[Part of a data file]
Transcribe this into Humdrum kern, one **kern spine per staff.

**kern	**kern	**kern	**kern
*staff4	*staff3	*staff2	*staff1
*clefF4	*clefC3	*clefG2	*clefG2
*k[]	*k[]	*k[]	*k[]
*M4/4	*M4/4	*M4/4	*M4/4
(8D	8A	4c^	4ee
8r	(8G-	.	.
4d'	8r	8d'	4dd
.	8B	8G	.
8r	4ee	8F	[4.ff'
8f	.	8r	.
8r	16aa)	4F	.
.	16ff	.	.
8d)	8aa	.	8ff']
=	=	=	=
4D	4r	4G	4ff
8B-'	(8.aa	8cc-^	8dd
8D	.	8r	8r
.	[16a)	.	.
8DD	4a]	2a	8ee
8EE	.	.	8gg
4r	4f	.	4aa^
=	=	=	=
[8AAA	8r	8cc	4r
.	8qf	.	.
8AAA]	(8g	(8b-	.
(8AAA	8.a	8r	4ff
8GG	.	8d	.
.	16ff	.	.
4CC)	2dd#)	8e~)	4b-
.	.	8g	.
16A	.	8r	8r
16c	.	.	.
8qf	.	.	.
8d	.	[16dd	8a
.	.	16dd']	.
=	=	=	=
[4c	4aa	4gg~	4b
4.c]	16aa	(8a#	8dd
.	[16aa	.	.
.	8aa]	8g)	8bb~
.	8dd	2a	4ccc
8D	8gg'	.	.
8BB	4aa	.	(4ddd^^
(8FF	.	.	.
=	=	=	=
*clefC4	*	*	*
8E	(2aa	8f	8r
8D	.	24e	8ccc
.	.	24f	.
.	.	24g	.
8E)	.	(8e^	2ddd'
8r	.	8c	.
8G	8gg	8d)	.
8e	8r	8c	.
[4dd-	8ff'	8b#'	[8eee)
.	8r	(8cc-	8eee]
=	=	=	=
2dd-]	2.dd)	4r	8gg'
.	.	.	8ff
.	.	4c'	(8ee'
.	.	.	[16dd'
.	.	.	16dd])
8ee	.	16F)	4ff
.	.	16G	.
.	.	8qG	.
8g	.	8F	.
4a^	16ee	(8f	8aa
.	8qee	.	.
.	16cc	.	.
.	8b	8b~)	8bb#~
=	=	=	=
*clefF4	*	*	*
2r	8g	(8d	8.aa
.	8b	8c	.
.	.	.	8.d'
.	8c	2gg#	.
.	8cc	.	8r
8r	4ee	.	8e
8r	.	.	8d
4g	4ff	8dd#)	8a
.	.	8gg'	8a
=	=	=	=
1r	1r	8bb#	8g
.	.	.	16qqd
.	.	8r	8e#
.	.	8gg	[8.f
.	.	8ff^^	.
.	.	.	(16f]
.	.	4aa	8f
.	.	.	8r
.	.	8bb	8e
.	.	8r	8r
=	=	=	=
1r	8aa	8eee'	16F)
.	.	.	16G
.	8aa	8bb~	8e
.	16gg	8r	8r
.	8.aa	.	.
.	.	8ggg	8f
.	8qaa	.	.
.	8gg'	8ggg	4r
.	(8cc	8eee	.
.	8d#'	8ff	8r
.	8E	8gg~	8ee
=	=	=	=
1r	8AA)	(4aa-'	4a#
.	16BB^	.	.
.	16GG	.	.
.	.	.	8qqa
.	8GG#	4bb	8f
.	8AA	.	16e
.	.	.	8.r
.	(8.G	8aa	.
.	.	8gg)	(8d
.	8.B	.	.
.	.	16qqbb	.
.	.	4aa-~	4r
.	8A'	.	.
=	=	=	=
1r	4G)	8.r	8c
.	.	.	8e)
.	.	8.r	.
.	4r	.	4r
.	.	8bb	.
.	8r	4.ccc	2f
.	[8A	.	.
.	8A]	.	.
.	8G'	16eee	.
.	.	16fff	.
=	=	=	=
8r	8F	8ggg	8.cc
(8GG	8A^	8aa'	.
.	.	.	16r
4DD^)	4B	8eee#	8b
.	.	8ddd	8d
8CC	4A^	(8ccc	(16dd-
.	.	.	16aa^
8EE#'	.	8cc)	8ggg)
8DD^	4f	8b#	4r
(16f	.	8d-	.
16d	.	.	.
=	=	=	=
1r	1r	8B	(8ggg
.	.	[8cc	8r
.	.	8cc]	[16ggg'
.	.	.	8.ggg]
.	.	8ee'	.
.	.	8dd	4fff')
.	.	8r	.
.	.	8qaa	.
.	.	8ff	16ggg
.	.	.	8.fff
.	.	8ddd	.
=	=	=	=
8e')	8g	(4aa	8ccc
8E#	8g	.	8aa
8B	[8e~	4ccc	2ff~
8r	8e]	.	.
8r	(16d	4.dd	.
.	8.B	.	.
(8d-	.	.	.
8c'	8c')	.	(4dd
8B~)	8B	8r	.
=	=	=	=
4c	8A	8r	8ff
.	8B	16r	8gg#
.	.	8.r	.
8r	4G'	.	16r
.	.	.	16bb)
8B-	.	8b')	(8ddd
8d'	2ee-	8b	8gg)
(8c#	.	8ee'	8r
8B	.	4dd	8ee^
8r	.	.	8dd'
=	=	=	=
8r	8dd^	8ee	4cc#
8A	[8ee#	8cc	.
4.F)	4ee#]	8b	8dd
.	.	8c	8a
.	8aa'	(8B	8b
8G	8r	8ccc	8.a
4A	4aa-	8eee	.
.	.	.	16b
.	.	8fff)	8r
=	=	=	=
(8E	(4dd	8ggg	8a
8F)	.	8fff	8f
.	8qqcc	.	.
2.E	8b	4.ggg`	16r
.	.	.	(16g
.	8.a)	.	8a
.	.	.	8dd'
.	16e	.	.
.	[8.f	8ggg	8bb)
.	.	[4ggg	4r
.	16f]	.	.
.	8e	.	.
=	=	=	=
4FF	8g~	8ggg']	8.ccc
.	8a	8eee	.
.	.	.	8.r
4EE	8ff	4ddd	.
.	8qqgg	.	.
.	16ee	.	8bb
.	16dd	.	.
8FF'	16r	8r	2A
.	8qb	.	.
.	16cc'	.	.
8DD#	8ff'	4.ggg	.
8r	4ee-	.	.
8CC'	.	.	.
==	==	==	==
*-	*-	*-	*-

Stated task: Locate every line in the entries above that contains the string "kern", matching case exactly, and copy each of those lines in full.

Written response:
Transcribe this into Humdrum kern, one **kern spine per staff.
**kern	**kern	**kern	**kern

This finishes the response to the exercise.